**Work instruction**
Everything from the line that holds "blue hat: 2 -> 4" to the end of the entries below should be printed again, word for word, and nothing more.
** Opening Dataset content block **
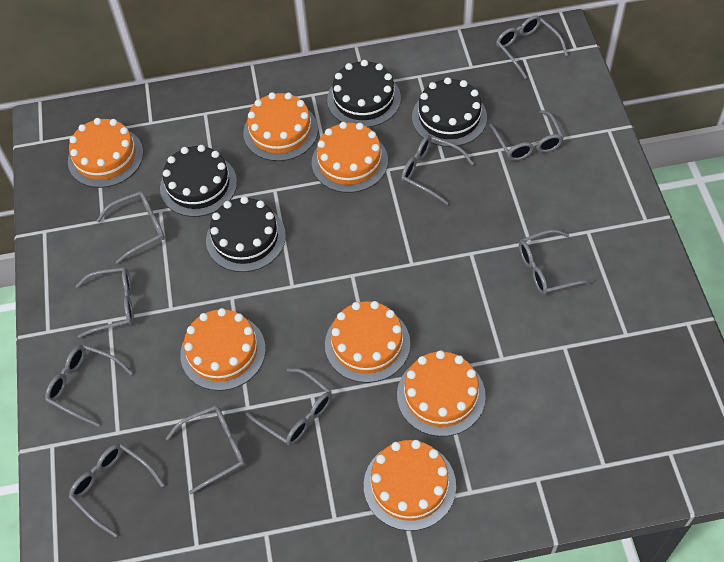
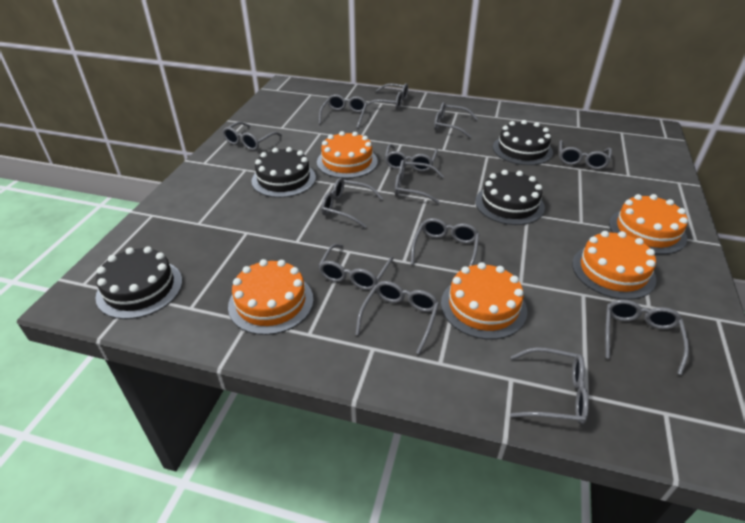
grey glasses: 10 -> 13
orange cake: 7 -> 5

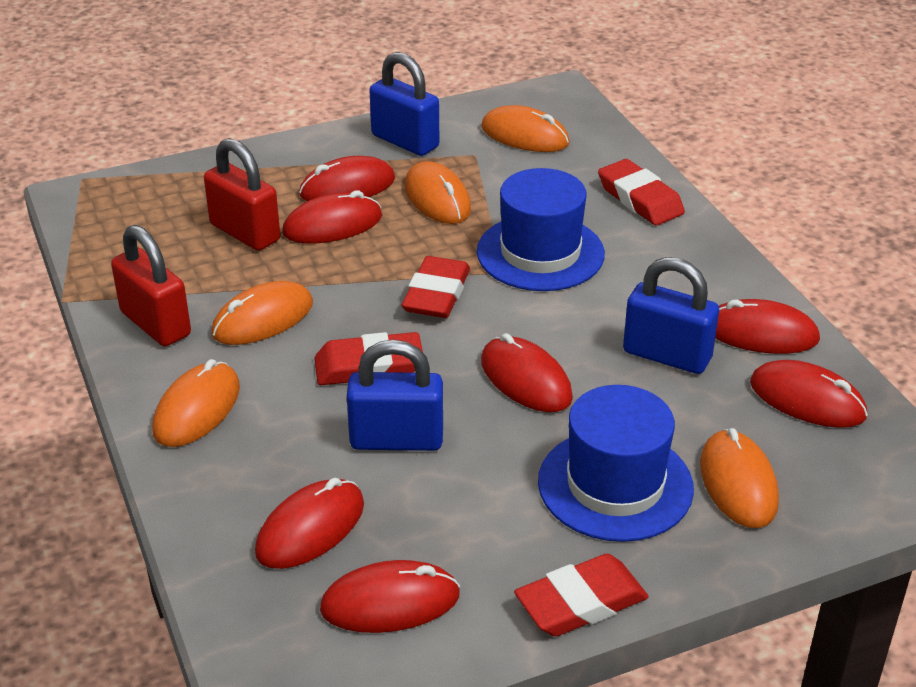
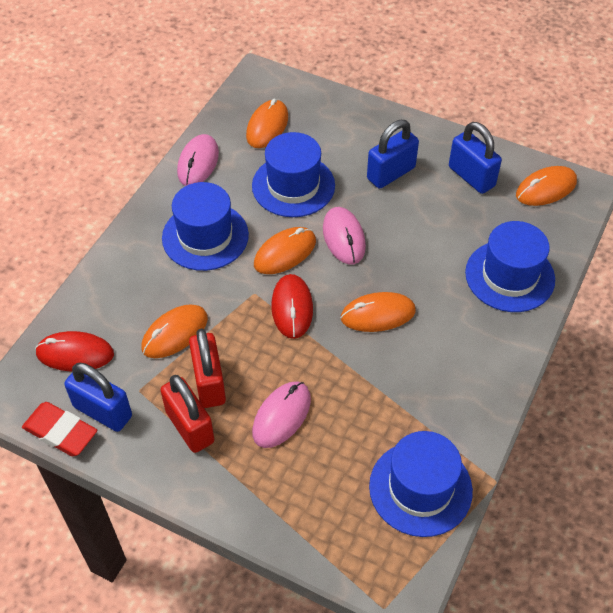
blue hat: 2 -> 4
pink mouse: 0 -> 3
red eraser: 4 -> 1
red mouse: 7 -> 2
** Closing Dataset content block **
**Exercise solution**
blue hat: 2 -> 4
pink mouse: 0 -> 3
red eraser: 4 -> 1
red mouse: 7 -> 2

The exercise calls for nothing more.